**TASK DIRECTIONS:** Go through the listing below and work out how many lines hold "degrees"; reply with the figure alone.

**EXTRACTED ENTRIES:**
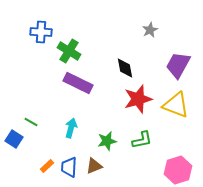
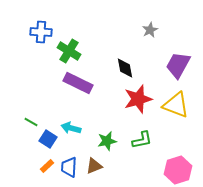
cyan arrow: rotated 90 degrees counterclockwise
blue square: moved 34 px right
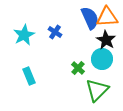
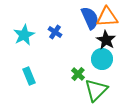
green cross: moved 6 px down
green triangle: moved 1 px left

* * *

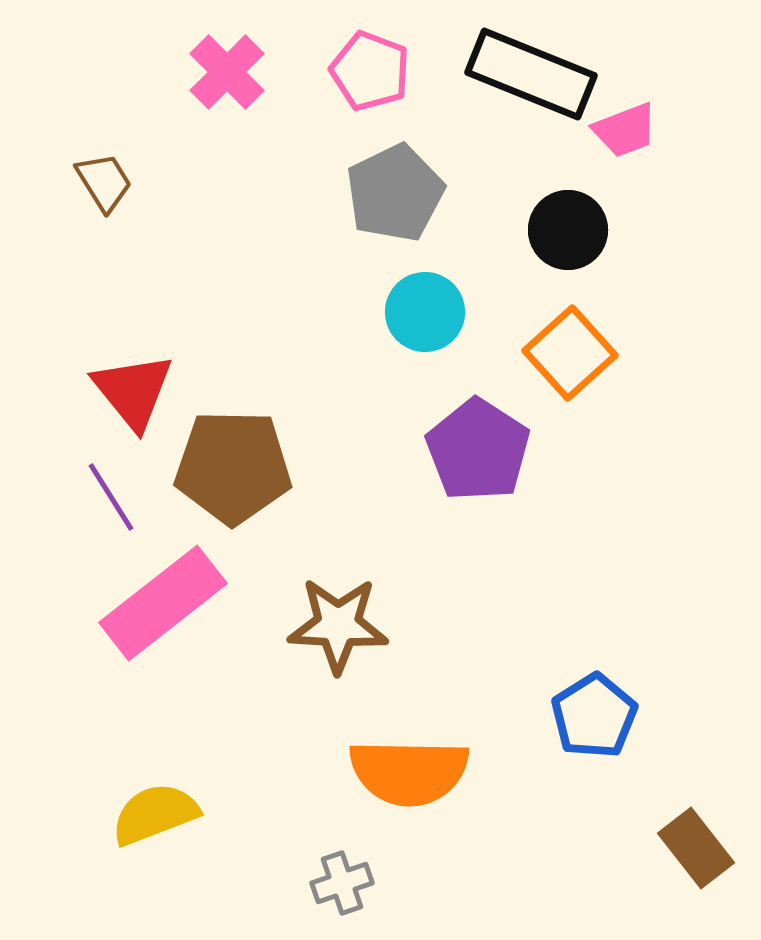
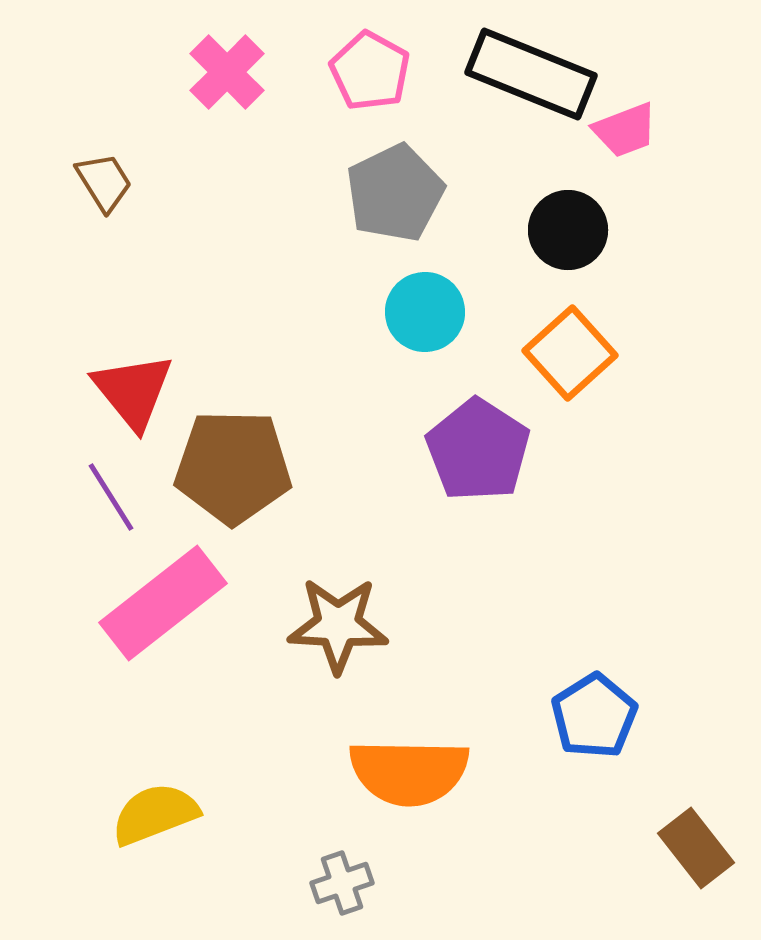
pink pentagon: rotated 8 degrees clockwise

**SOLUTION FOR THIS EXERCISE:** 2